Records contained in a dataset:
---+---
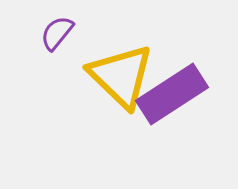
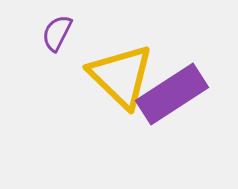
purple semicircle: rotated 12 degrees counterclockwise
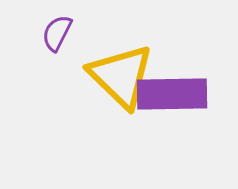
purple rectangle: rotated 32 degrees clockwise
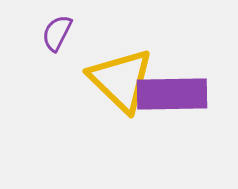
yellow triangle: moved 4 px down
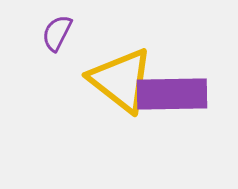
yellow triangle: rotated 6 degrees counterclockwise
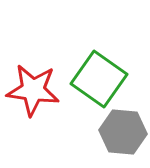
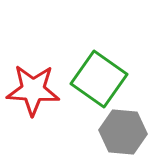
red star: rotated 4 degrees counterclockwise
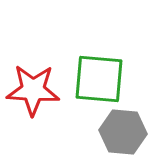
green square: rotated 30 degrees counterclockwise
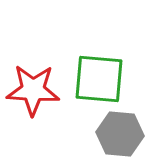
gray hexagon: moved 3 px left, 2 px down
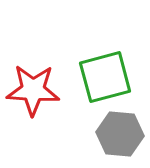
green square: moved 6 px right, 2 px up; rotated 20 degrees counterclockwise
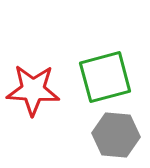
gray hexagon: moved 4 px left, 1 px down
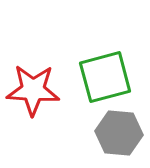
gray hexagon: moved 3 px right, 2 px up
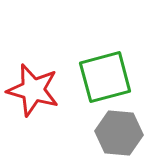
red star: rotated 12 degrees clockwise
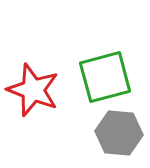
red star: rotated 6 degrees clockwise
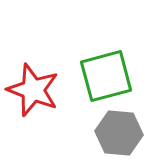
green square: moved 1 px right, 1 px up
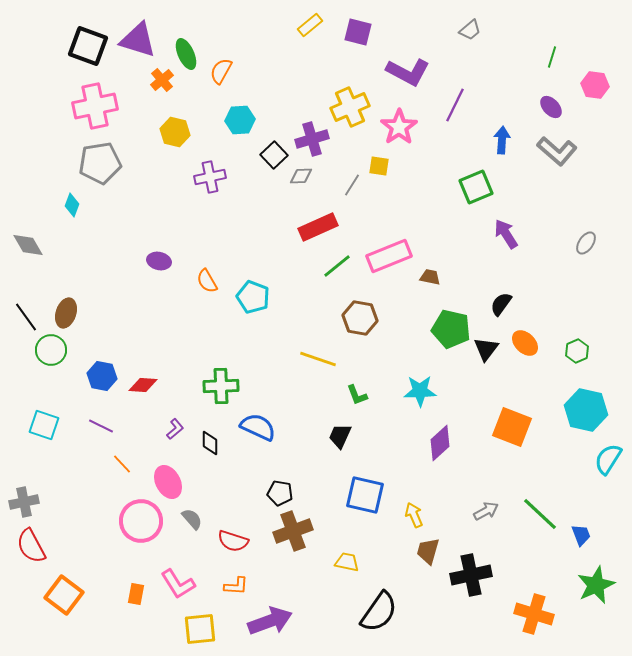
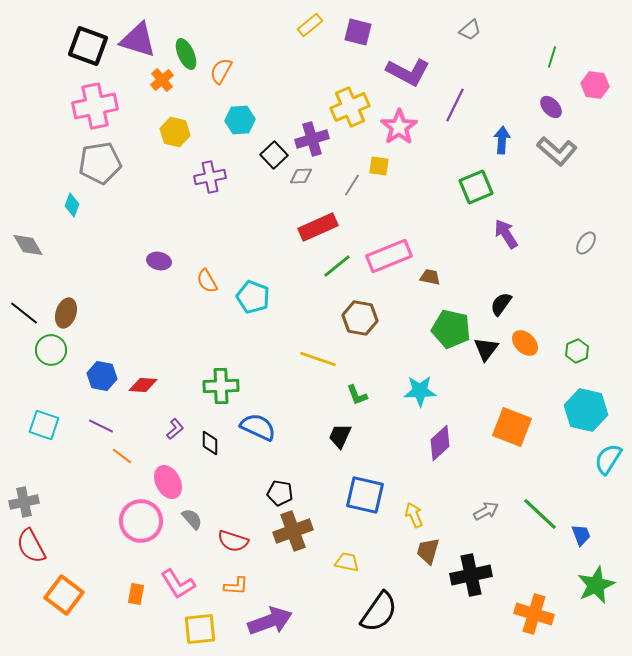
black line at (26, 317): moved 2 px left, 4 px up; rotated 16 degrees counterclockwise
orange line at (122, 464): moved 8 px up; rotated 10 degrees counterclockwise
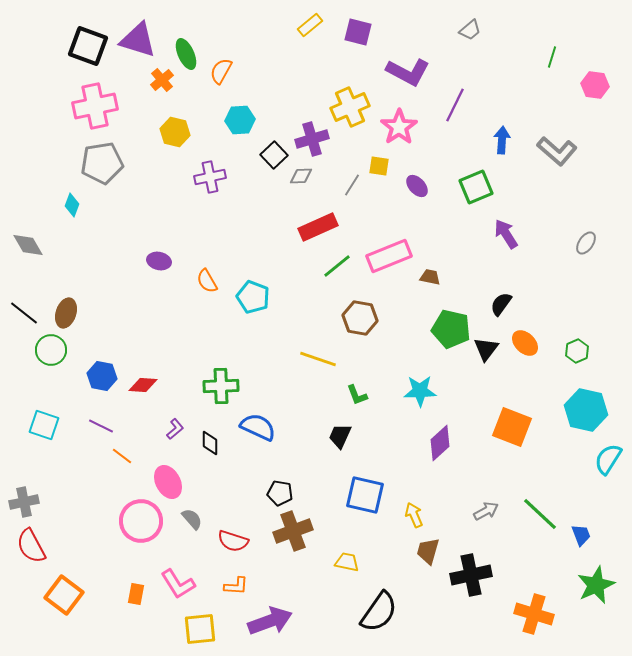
purple ellipse at (551, 107): moved 134 px left, 79 px down
gray pentagon at (100, 163): moved 2 px right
---+---
▸ What this task involves:
Rename "gray hexagon" to "blue octagon" everywhere in the entries above and keep every other line unchanged. Leave the picture lines out of your answer.

▸ Solution for this exercise:
purple semicircle: rotated 12 degrees counterclockwise
purple rectangle: rotated 32 degrees clockwise
yellow triangle: moved 4 px down
yellow triangle: rotated 6 degrees counterclockwise
red star: rotated 4 degrees counterclockwise
green square: rotated 30 degrees counterclockwise
blue octagon: moved 3 px left, 2 px down
green square: moved 6 px right, 2 px up; rotated 20 degrees counterclockwise
blue octagon: moved 4 px left, 1 px down
blue octagon: moved 3 px right, 2 px up
red star: rotated 12 degrees clockwise
red star: rotated 6 degrees clockwise
green square: moved 1 px right, 1 px up
black line at (26, 317): moved 2 px left, 4 px up; rotated 16 degrees counterclockwise
orange line at (122, 464): moved 8 px up; rotated 10 degrees counterclockwise
purple ellipse at (551, 107): moved 134 px left, 79 px down
gray pentagon at (100, 163): moved 2 px right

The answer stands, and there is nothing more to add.